#### [WHAT THIS TASK INVOLVES]
In the data below, find every line with the word "none" and copy it out.

Cross-image count comparisons:

»»

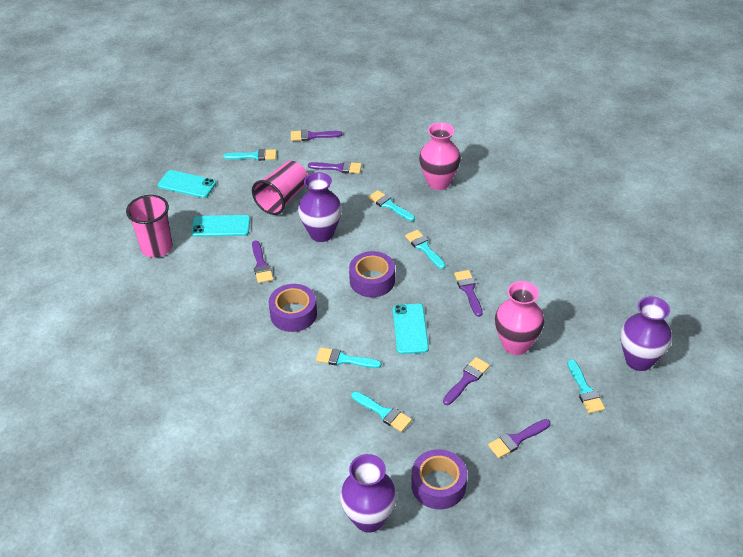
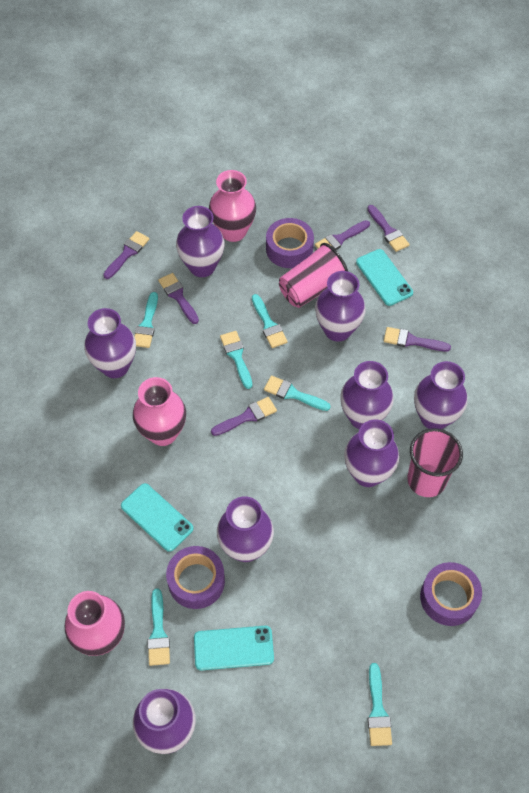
pink vase: [419,122,461,190] [495,281,544,355] = 2 -> [65,591,125,656] [133,377,186,446] [209,170,256,242] = 3
purple vase: [298,172,342,242] [340,454,397,533] [621,296,672,371] = 3 -> [84,308,136,378] [133,689,196,754] [176,206,225,277] [217,496,274,562] [315,271,366,342] [340,361,394,429] [344,419,399,487] [414,361,468,429] = 8

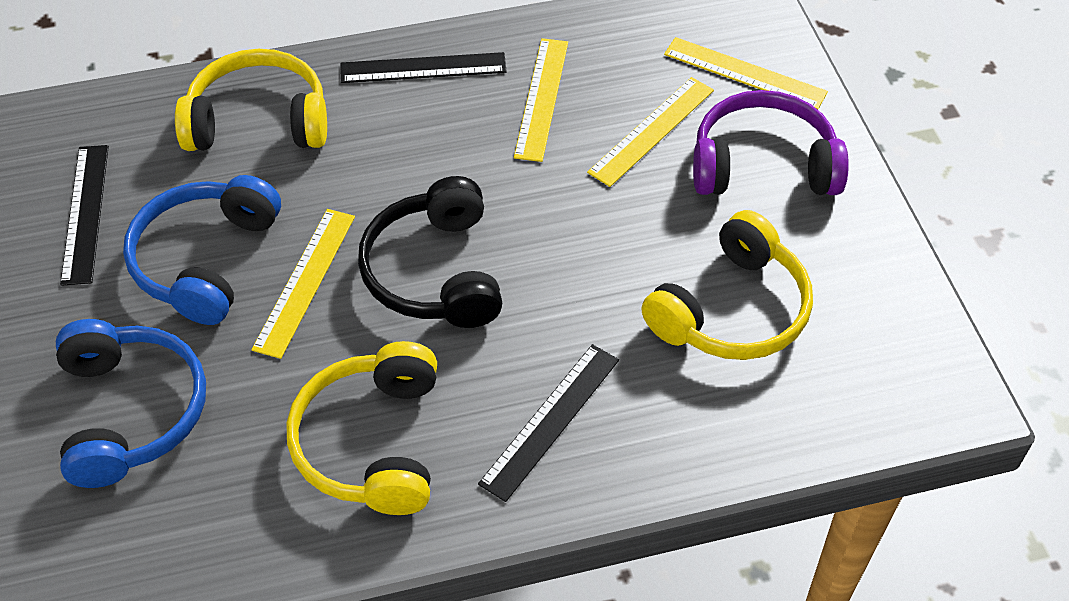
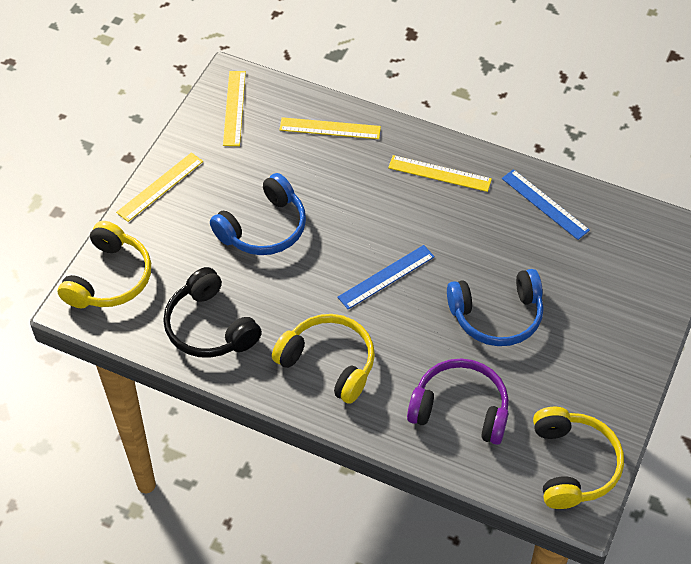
black ruler: [60,145,109,286] [341,52,507,83] [478,344,619,502] = 3 -> none = 0
blue ruler: none = 0 -> [337,245,435,309] [502,169,590,240] = 2

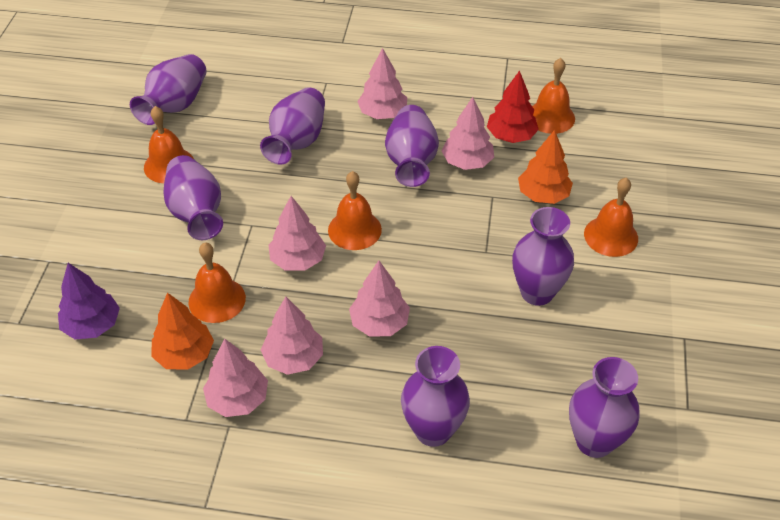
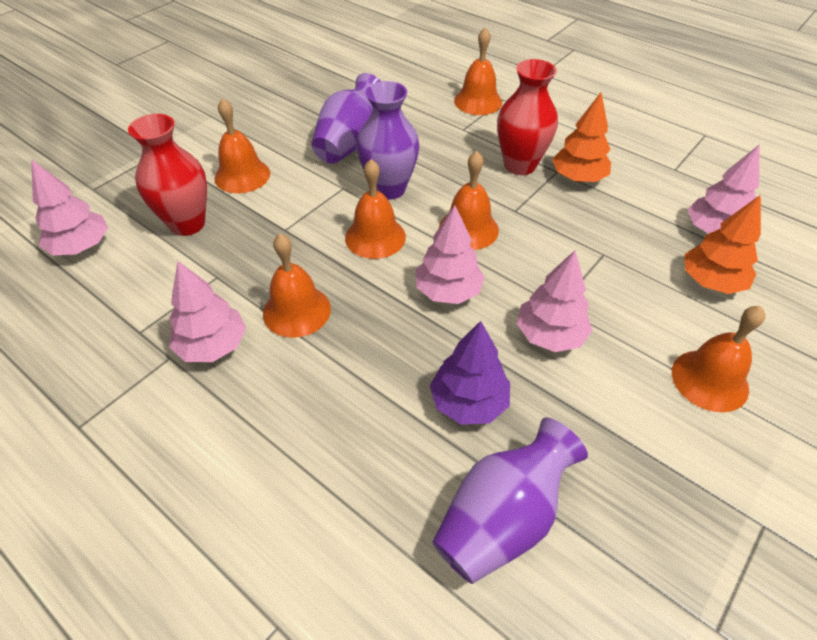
orange bell: [144,106,194,183] [189,242,246,323] [328,171,382,250] [532,58,575,134] [584,178,638,257] = 5 -> [215,98,270,193] [263,234,331,338] [345,159,406,259] [439,151,499,250] [454,27,502,115] [672,306,765,412] = 6
pink tree: [203,339,268,417] [261,297,323,375] [268,196,326,271] [349,261,410,337] [357,48,407,119] [442,97,494,170] = 6 -> [31,159,108,255] [169,261,246,362] [416,205,485,304] [517,250,593,352] [688,144,760,234] = 5
purple vase: [130,54,207,125] [164,155,223,240] [260,87,325,165] [385,105,439,187] [401,346,470,447] [512,207,574,306] [569,357,640,458] = 7 -> [312,73,381,164] [357,81,419,200] [432,417,588,584] = 3
red tree: [487,71,539,143] = 1 -> none = 0
red vase: none = 0 -> [128,114,207,236] [497,59,558,175] = 2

««

#### [WRITTEN RESPONSE]
black ruler: [60,145,109,286] [341,52,507,83] [478,344,619,502] = 3 -> none = 0
blue ruler: none = 0 -> [337,245,435,309] [502,169,590,240] = 2
red tree: [487,71,539,143] = 1 -> none = 0
red vase: none = 0 -> [128,114,207,236] [497,59,558,175] = 2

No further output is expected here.